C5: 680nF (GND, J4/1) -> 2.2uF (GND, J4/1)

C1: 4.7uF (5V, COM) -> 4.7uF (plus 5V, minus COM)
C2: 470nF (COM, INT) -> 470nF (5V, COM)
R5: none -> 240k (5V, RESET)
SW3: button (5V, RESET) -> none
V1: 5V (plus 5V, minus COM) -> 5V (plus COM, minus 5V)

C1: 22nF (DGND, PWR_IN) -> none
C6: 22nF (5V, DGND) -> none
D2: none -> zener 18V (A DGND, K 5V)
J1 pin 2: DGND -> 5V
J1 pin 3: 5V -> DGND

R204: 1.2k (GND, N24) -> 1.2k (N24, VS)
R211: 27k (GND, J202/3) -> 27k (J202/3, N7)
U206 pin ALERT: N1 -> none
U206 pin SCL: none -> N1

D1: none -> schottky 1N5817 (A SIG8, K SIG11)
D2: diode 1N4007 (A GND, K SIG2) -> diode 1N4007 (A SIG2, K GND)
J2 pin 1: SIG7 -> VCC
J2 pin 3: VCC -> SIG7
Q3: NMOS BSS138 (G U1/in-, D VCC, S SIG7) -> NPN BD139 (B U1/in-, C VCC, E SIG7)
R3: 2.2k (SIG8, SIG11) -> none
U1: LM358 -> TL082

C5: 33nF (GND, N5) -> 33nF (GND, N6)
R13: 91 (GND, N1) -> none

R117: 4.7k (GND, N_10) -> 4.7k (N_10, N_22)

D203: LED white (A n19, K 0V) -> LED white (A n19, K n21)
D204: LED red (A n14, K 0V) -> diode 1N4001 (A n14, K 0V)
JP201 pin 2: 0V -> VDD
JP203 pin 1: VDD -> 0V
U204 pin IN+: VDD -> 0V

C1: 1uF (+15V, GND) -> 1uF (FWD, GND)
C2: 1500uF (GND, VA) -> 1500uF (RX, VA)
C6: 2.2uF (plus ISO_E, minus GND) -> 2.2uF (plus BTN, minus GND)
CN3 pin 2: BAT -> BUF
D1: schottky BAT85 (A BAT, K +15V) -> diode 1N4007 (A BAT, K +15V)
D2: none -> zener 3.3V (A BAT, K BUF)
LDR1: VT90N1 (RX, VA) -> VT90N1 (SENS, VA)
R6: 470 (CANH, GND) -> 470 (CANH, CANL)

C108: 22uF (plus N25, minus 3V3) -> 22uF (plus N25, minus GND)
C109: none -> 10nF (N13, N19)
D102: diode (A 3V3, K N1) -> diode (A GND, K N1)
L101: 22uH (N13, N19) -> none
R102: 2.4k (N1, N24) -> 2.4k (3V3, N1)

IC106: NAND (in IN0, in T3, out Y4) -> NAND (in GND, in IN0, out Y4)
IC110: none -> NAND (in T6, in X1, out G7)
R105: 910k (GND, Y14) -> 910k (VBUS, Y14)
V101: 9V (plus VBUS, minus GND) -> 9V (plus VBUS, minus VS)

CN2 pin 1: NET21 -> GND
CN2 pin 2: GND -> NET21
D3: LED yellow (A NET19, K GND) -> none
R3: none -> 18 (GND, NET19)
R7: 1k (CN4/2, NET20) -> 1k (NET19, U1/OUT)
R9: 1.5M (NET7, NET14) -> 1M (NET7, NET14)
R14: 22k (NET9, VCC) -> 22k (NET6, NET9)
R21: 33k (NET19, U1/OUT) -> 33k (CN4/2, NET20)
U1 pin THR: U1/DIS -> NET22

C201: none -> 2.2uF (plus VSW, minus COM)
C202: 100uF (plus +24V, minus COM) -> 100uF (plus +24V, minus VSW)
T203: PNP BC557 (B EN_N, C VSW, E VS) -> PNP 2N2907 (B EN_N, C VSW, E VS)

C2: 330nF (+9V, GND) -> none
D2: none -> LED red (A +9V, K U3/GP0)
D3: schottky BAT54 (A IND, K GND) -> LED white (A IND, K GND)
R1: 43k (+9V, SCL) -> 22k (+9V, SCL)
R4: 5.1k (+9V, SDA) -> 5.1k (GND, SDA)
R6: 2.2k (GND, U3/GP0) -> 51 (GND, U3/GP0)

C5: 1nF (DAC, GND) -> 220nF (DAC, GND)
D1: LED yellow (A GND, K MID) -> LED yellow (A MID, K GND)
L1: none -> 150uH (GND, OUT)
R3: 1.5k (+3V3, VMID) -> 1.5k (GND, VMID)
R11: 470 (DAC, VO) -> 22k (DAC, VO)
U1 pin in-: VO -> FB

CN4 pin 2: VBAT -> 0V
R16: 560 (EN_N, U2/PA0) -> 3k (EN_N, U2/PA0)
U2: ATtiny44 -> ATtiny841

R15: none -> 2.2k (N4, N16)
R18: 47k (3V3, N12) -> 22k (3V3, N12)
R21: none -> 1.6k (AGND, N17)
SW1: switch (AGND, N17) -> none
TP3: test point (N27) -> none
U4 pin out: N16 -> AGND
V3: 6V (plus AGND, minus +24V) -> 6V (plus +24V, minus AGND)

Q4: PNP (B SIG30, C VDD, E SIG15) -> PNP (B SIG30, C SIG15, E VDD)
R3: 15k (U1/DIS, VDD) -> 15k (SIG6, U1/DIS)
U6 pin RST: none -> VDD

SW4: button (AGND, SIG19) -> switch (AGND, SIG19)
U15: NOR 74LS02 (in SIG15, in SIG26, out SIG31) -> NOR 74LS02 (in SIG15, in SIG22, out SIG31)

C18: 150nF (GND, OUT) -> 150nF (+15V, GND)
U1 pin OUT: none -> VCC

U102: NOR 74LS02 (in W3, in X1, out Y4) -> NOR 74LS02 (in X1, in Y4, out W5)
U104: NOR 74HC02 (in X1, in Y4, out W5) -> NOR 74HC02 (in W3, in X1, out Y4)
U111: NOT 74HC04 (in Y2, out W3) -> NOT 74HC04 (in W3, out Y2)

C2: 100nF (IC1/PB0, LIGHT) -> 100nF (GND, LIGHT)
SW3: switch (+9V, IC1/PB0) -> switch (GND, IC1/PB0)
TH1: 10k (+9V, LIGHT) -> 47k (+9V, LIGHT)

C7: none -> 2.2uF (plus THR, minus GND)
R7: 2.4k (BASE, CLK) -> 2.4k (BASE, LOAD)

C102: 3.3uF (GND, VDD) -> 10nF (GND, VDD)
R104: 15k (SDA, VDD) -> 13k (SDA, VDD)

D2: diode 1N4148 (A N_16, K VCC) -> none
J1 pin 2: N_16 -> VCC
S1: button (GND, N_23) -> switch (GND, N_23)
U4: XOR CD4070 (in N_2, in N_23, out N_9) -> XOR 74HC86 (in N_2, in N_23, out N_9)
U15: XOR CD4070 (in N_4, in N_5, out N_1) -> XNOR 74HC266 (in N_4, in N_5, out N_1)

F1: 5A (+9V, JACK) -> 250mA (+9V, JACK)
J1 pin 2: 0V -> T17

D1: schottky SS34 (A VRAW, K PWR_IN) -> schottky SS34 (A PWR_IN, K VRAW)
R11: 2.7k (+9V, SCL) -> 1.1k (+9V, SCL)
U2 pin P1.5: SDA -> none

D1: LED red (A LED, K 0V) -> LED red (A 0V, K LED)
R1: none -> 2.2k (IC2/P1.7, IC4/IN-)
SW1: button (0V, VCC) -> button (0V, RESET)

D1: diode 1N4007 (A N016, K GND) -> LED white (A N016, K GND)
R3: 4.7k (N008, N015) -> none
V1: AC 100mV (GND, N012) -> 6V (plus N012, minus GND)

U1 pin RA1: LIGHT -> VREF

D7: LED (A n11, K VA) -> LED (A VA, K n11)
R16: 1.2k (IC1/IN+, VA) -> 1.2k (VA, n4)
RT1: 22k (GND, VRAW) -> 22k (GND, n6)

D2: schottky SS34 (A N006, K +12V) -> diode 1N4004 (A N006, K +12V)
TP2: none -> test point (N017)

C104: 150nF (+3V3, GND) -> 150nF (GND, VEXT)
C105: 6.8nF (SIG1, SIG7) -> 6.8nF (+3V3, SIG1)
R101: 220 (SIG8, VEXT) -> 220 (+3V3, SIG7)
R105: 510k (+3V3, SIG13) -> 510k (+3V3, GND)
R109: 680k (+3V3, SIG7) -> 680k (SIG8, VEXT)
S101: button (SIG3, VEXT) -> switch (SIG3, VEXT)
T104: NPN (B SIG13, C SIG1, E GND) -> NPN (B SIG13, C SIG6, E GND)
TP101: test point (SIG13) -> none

----

• [WHAT THIS TASK INVOLVES]
Count each line of the entries that holds the word "DGND", then state the total and nothing more.

• [OUTPUT]
5